[Object count change data]
◆ ◆ ◆ ◆
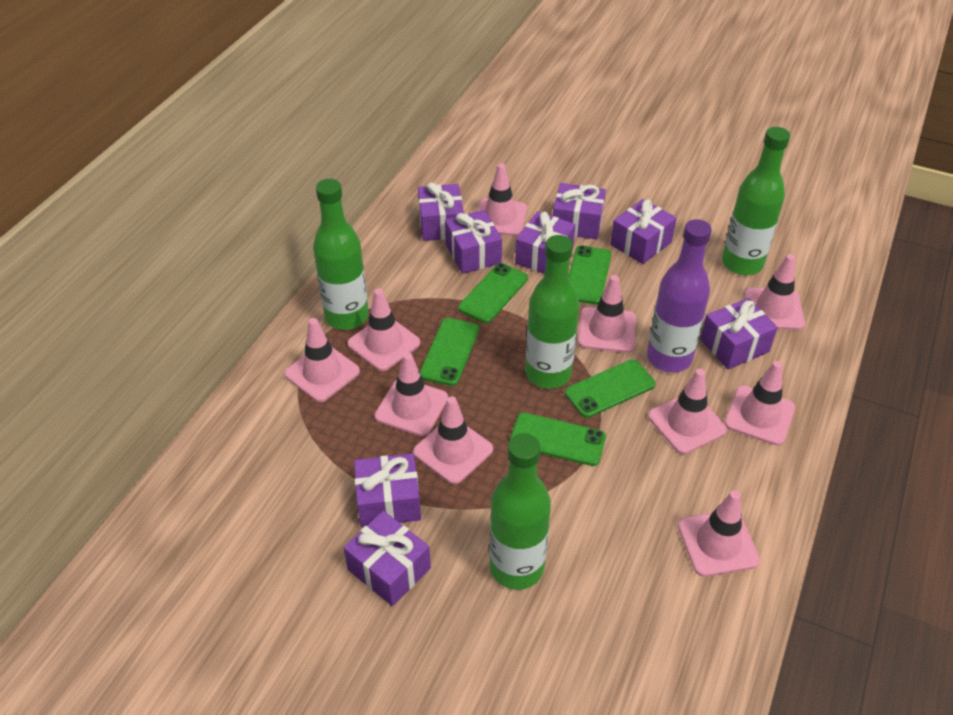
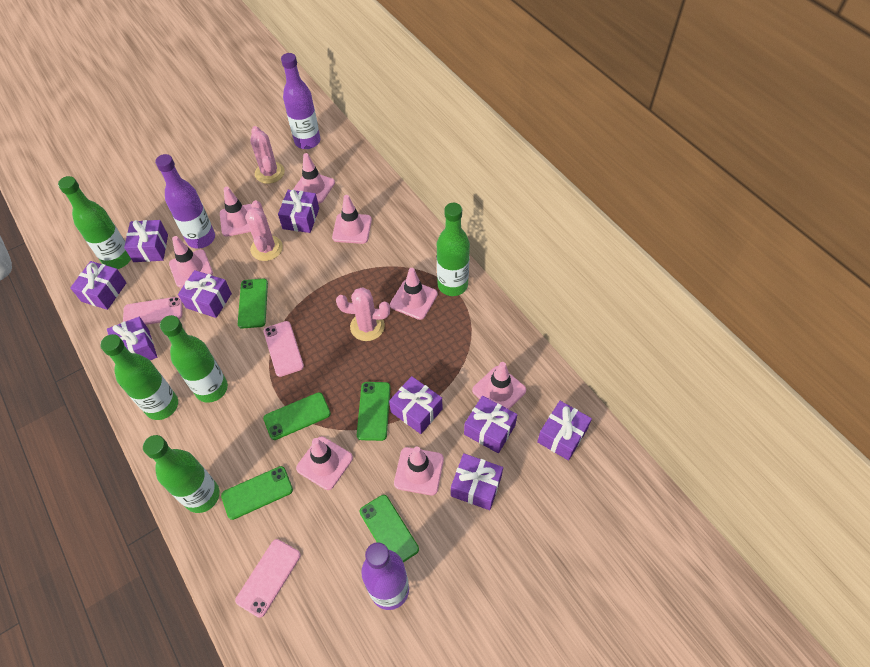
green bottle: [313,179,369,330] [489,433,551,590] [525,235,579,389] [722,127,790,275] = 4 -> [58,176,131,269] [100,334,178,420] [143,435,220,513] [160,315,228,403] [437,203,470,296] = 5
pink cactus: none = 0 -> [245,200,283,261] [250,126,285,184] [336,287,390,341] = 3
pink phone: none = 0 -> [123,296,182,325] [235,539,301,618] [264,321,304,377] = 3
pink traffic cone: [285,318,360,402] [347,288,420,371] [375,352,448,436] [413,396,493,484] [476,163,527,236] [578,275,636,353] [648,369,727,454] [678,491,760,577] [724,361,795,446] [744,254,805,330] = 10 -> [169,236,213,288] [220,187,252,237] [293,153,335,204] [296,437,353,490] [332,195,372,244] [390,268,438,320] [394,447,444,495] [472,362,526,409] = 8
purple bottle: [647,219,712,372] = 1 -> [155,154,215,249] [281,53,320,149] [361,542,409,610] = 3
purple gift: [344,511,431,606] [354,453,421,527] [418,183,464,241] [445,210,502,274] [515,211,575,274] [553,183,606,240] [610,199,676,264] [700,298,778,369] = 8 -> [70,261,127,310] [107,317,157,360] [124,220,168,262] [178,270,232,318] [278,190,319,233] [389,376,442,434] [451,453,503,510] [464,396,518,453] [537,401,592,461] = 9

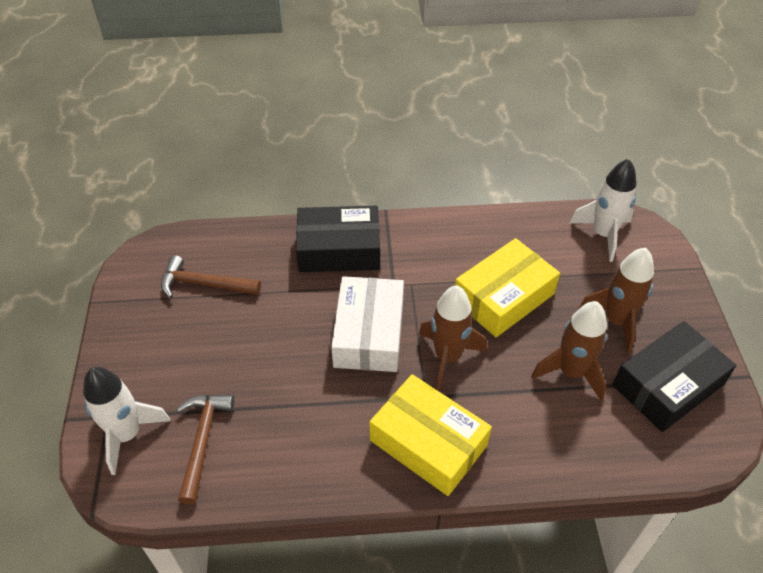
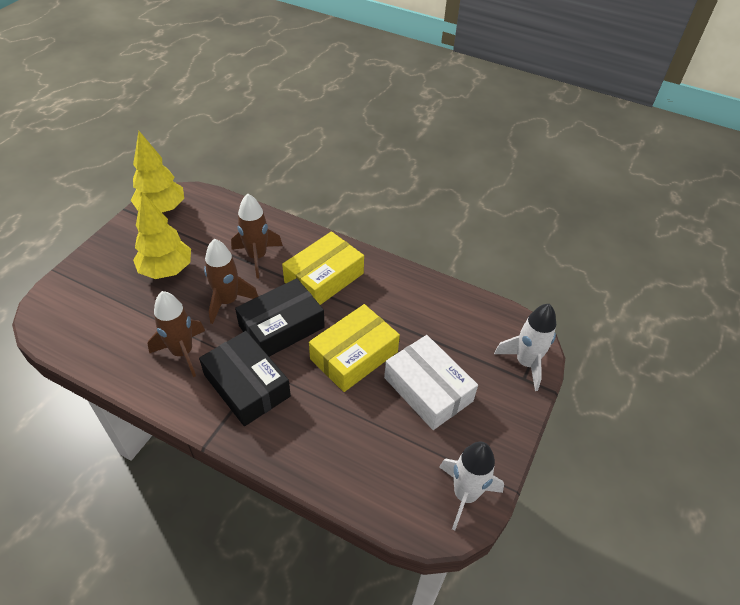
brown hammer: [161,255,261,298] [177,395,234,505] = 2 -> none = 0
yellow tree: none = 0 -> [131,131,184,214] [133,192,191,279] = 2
◆ ◆ ◆ ◆
> Exercise description
All records above should be duplicated exactly, with the pictures omitted.

> Answer to this exercise
green bottle: [313,179,369,330] [489,433,551,590] [525,235,579,389] [722,127,790,275] = 4 -> [58,176,131,269] [100,334,178,420] [143,435,220,513] [160,315,228,403] [437,203,470,296] = 5
pink cactus: none = 0 -> [245,200,283,261] [250,126,285,184] [336,287,390,341] = 3
pink phone: none = 0 -> [123,296,182,325] [235,539,301,618] [264,321,304,377] = 3
pink traffic cone: [285,318,360,402] [347,288,420,371] [375,352,448,436] [413,396,493,484] [476,163,527,236] [578,275,636,353] [648,369,727,454] [678,491,760,577] [724,361,795,446] [744,254,805,330] = 10 -> [169,236,213,288] [220,187,252,237] [293,153,335,204] [296,437,353,490] [332,195,372,244] [390,268,438,320] [394,447,444,495] [472,362,526,409] = 8
purple bottle: [647,219,712,372] = 1 -> [155,154,215,249] [281,53,320,149] [361,542,409,610] = 3
purple gift: [344,511,431,606] [354,453,421,527] [418,183,464,241] [445,210,502,274] [515,211,575,274] [553,183,606,240] [610,199,676,264] [700,298,778,369] = 8 -> [70,261,127,310] [107,317,157,360] [124,220,168,262] [178,270,232,318] [278,190,319,233] [389,376,442,434] [451,453,503,510] [464,396,518,453] [537,401,592,461] = 9

brown hammer: [161,255,261,298] [177,395,234,505] = 2 -> none = 0
yellow tree: none = 0 -> [131,131,184,214] [133,192,191,279] = 2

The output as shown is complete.